What is needed is an exact copy of all the data.

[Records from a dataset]
<<<<

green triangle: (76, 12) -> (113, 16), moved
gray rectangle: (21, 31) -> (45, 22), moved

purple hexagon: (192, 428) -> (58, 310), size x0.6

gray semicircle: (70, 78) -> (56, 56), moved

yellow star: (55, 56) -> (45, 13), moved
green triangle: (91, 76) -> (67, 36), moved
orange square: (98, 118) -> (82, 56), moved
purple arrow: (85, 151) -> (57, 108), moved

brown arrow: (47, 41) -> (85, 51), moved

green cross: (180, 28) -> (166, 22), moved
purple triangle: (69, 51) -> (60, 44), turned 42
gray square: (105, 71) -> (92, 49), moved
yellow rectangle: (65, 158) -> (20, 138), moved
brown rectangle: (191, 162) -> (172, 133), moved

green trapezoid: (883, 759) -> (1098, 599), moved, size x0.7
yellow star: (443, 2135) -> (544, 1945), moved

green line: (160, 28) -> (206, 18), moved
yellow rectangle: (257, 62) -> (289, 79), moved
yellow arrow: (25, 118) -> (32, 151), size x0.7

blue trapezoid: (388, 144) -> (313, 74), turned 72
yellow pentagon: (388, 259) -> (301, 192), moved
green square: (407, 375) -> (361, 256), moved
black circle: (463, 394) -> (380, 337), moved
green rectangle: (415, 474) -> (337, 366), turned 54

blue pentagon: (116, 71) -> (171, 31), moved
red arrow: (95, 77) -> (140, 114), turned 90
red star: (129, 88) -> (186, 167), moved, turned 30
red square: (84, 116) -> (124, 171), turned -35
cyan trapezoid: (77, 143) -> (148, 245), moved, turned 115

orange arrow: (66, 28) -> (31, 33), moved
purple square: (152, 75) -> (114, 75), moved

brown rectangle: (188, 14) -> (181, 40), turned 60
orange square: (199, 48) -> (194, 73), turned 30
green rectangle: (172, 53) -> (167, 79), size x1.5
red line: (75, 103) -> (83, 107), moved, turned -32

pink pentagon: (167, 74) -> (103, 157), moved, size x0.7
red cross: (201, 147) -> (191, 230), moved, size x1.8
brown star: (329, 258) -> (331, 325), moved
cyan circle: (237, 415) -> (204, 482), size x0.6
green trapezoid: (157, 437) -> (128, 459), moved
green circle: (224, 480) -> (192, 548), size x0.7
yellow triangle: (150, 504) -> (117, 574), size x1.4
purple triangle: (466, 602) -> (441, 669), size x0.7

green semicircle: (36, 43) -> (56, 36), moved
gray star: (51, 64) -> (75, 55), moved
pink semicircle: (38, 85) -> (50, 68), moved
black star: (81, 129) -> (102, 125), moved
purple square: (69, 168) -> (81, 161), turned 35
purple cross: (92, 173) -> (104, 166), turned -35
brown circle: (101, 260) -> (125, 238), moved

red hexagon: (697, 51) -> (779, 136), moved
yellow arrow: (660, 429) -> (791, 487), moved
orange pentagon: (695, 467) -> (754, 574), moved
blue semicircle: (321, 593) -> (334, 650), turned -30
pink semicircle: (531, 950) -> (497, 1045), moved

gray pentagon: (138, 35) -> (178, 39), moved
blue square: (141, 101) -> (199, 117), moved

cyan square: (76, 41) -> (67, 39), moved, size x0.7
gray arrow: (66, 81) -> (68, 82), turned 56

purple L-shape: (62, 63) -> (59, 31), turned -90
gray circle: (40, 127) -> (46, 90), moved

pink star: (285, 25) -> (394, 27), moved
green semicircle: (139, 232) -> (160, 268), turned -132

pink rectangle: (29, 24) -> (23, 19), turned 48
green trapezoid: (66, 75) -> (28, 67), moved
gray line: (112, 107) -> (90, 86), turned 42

>>>>

Response to the task —
green triangle: (76, 12) -> (113, 16), moved
gray rectangle: (21, 31) -> (45, 22), moved

purple hexagon: (192, 428) -> (58, 310), size x0.6

gray semicircle: (70, 78) -> (56, 56), moved

yellow star: (55, 56) -> (45, 13), moved
green triangle: (91, 76) -> (67, 36), moved
orange square: (98, 118) -> (82, 56), moved
purple arrow: (85, 151) -> (57, 108), moved

brown arrow: (47, 41) -> (85, 51), moved

green cross: (180, 28) -> (166, 22), moved
purple triangle: (69, 51) -> (60, 44), turned 42
gray square: (105, 71) -> (92, 49), moved
yellow rectangle: (65, 158) -> (20, 138), moved
brown rectangle: (191, 162) -> (172, 133), moved

green trapezoid: (883, 759) -> (1098, 599), moved, size x0.7
yellow star: (443, 2135) -> (544, 1945), moved

green line: (160, 28) -> (206, 18), moved
yellow rectangle: (257, 62) -> (289, 79), moved
yellow arrow: (25, 118) -> (32, 151), size x0.7

blue trapezoid: (388, 144) -> (313, 74), turned 72
yellow pentagon: (388, 259) -> (301, 192), moved
green square: (407, 375) -> (361, 256), moved
black circle: (463, 394) -> (380, 337), moved
green rectangle: (415, 474) -> (337, 366), turned 54

blue pentagon: (116, 71) -> (171, 31), moved
red arrow: (95, 77) -> (140, 114), turned 90
red star: (129, 88) -> (186, 167), moved, turned 30
red square: (84, 116) -> (124, 171), turned -35
cyan trapezoid: (77, 143) -> (148, 245), moved, turned 115

orange arrow: (66, 28) -> (31, 33), moved
purple square: (152, 75) -> (114, 75), moved

brown rectangle: (188, 14) -> (181, 40), turned 60
orange square: (199, 48) -> (194, 73), turned 30
green rectangle: (172, 53) -> (167, 79), size x1.5
red line: (75, 103) -> (83, 107), moved, turned -32

pink pentagon: (167, 74) -> (103, 157), moved, size x0.7
red cross: (201, 147) -> (191, 230), moved, size x1.8
brown star: (329, 258) -> (331, 325), moved
cyan circle: (237, 415) -> (204, 482), size x0.6
green trapezoid: (157, 437) -> (128, 459), moved
green circle: (224, 480) -> (192, 548), size x0.7
yellow triangle: (150, 504) -> (117, 574), size x1.4
purple triangle: (466, 602) -> (441, 669), size x0.7

green semicircle: (36, 43) -> (56, 36), moved
gray star: (51, 64) -> (75, 55), moved
pink semicircle: (38, 85) -> (50, 68), moved
black star: (81, 129) -> (102, 125), moved
purple square: (69, 168) -> (81, 161), turned 35
purple cross: (92, 173) -> (104, 166), turned -35
brown circle: (101, 260) -> (125, 238), moved

red hexagon: (697, 51) -> (779, 136), moved
yellow arrow: (660, 429) -> (791, 487), moved
orange pentagon: (695, 467) -> (754, 574), moved
blue semicircle: (321, 593) -> (334, 650), turned -30
pink semicircle: (531, 950) -> (497, 1045), moved

gray pentagon: (138, 35) -> (178, 39), moved
blue square: (141, 101) -> (199, 117), moved

cyan square: (76, 41) -> (67, 39), moved, size x0.7
gray arrow: (66, 81) -> (68, 82), turned 56

purple L-shape: (62, 63) -> (59, 31), turned -90
gray circle: (40, 127) -> (46, 90), moved

pink star: (285, 25) -> (394, 27), moved
green semicircle: (139, 232) -> (160, 268), turned -132

pink rectangle: (29, 24) -> (23, 19), turned 48
green trapezoid: (66, 75) -> (28, 67), moved
gray line: (112, 107) -> (90, 86), turned 42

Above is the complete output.